The records below are to be repeated exactly, minus any pictures.

──────── TASK INPUT ────────

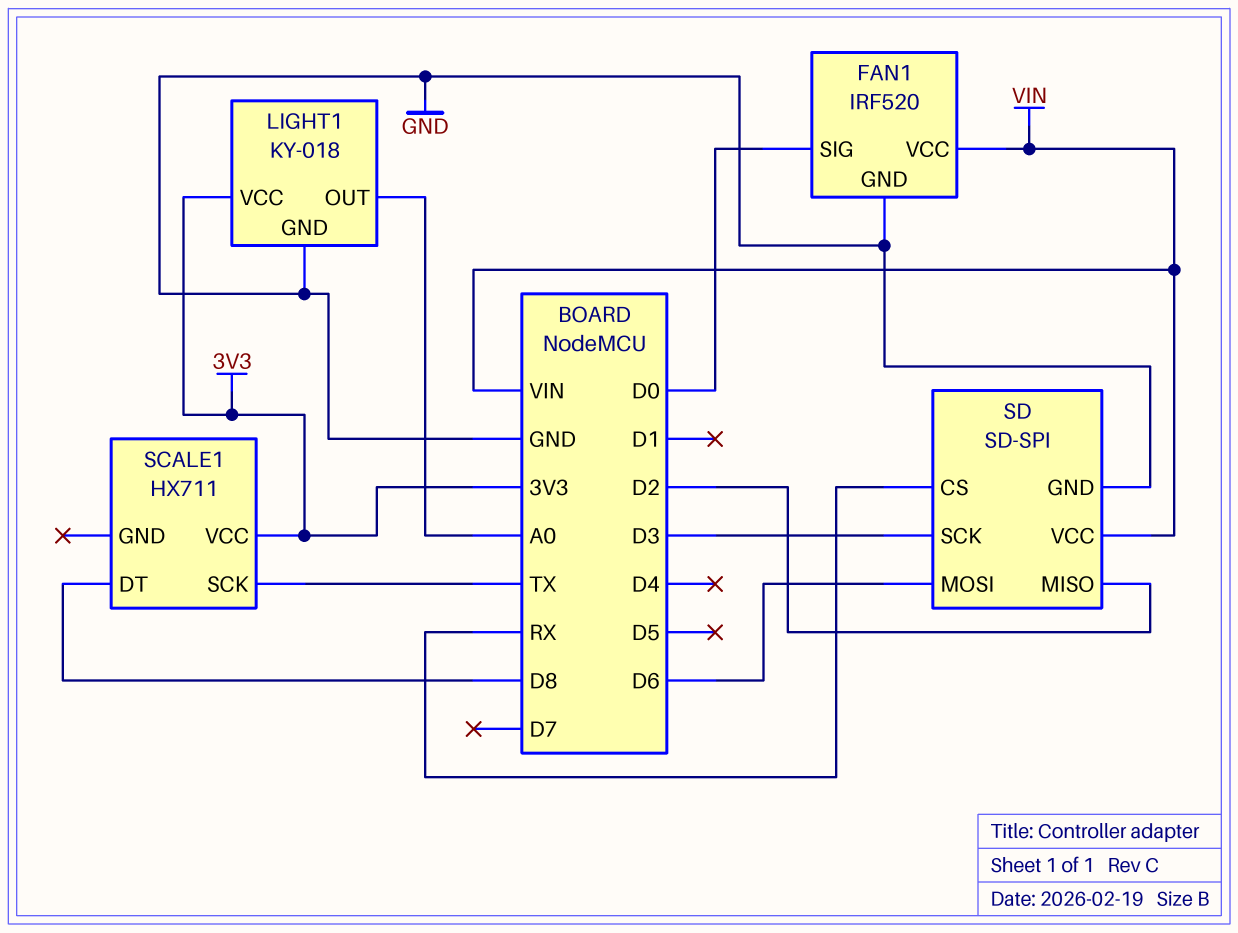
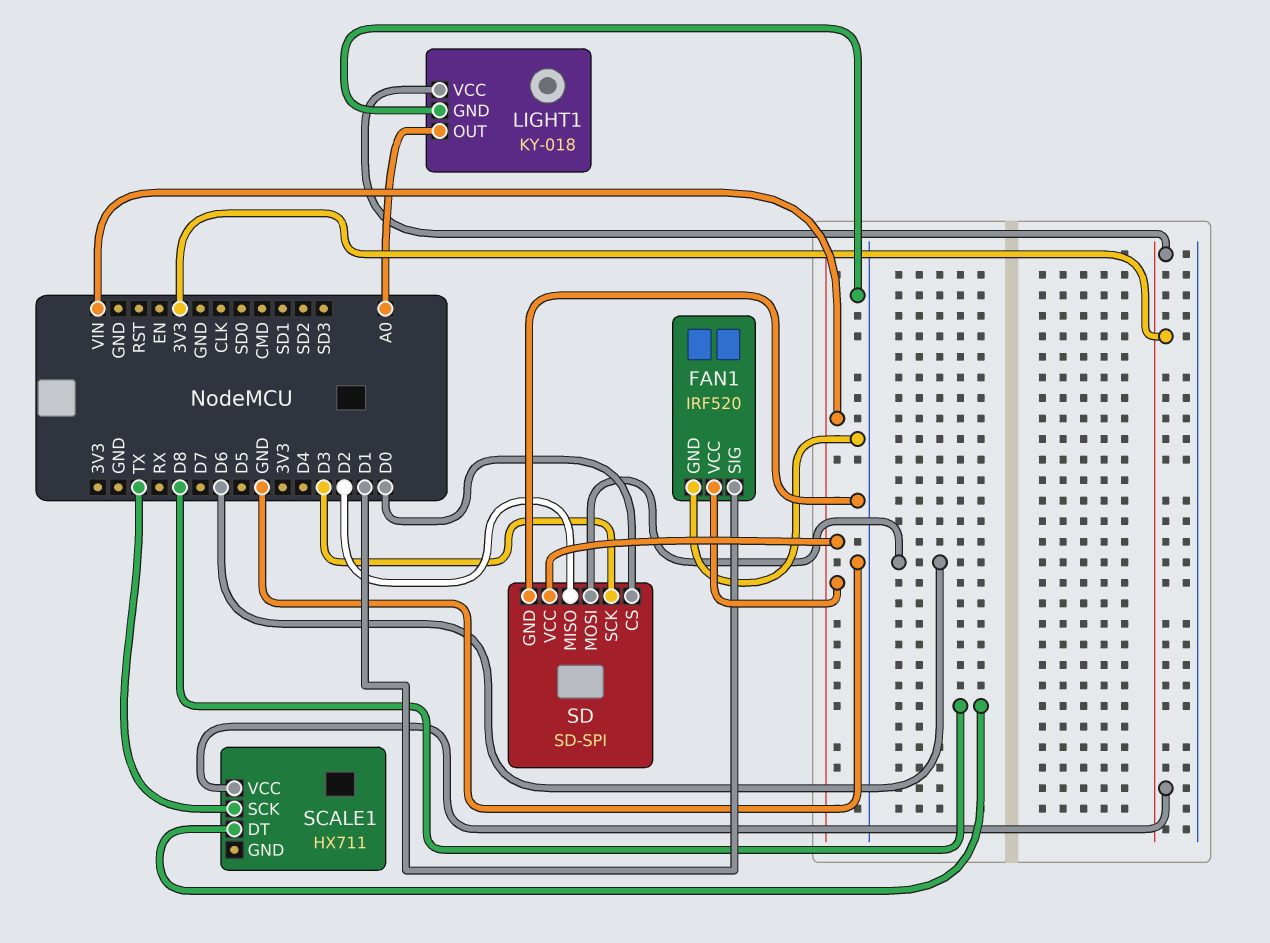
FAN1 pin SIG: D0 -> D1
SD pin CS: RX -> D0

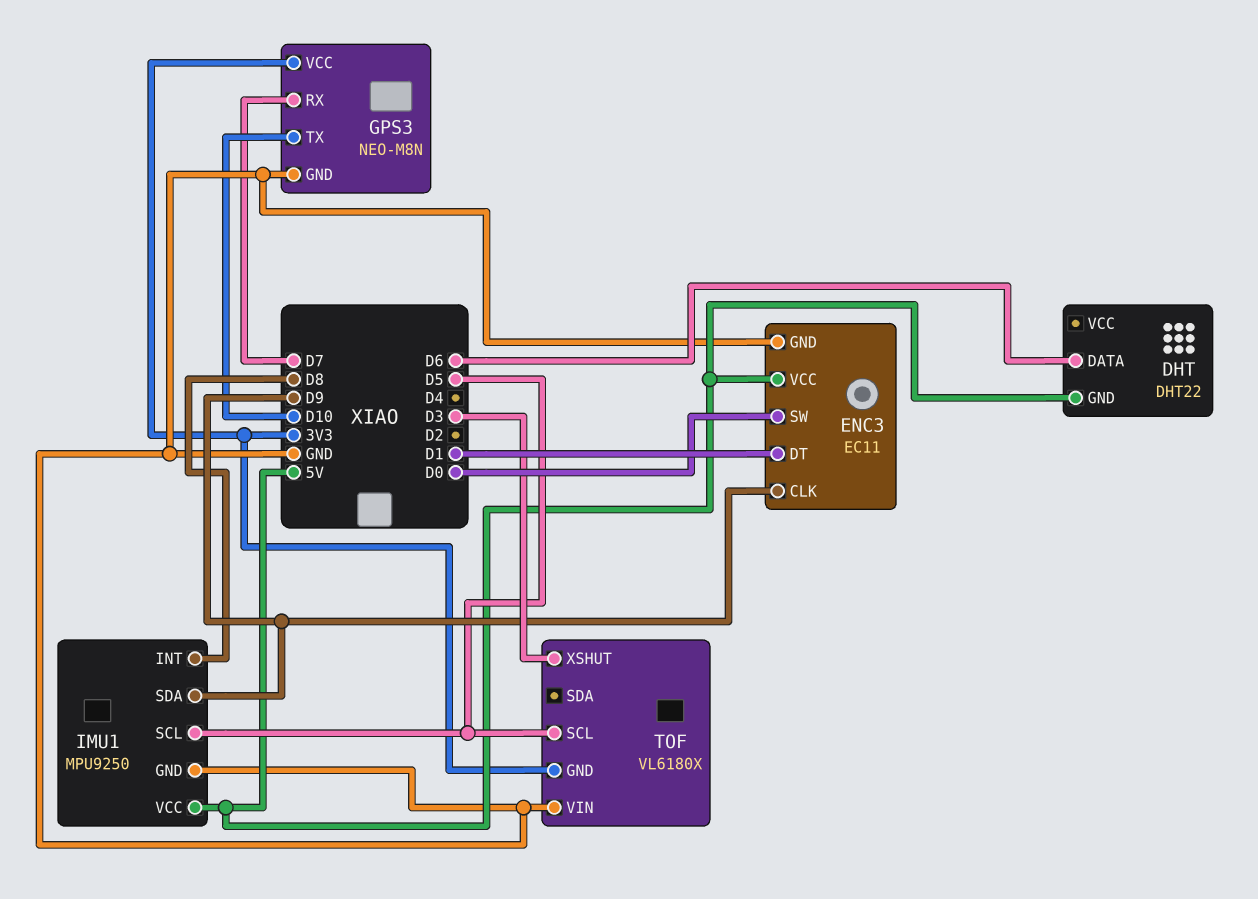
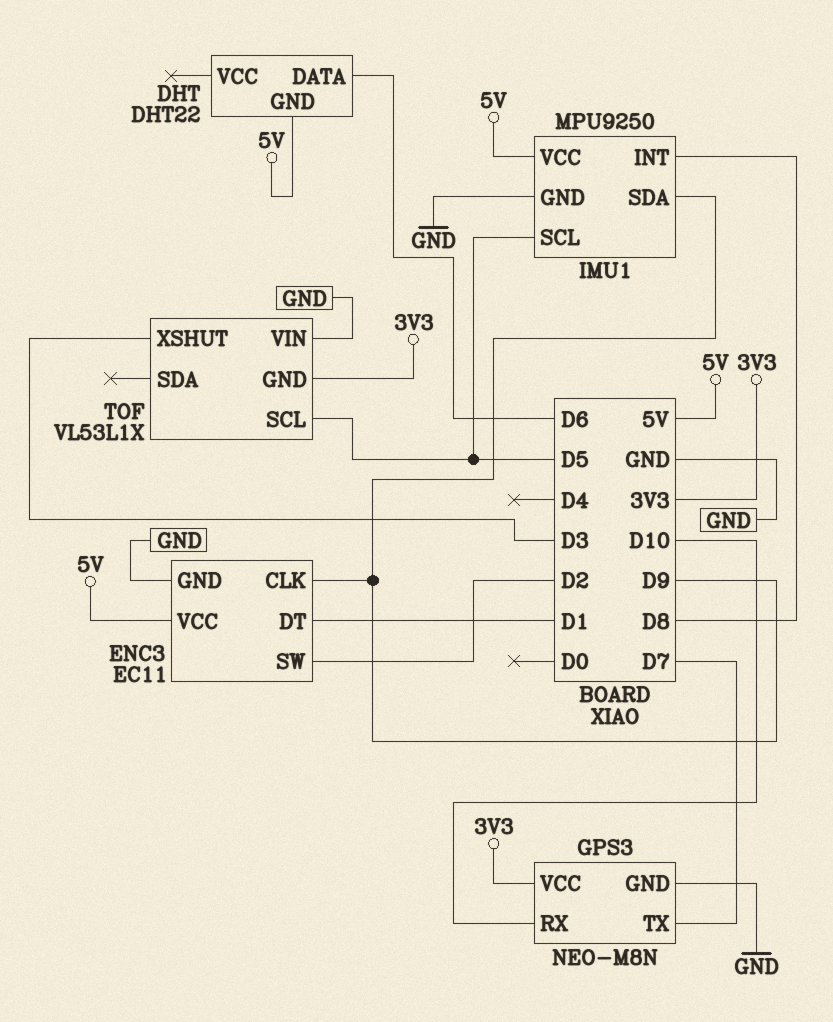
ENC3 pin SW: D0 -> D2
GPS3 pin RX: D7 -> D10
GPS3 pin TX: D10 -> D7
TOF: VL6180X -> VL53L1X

────────

SOLUTION FOR THIS EXERCISE –
FAN1 pin SIG: D0 -> D1
SD pin CS: RX -> D0

ENC3 pin SW: D0 -> D2
GPS3 pin RX: D7 -> D10
GPS3 pin TX: D10 -> D7
TOF: VL6180X -> VL53L1X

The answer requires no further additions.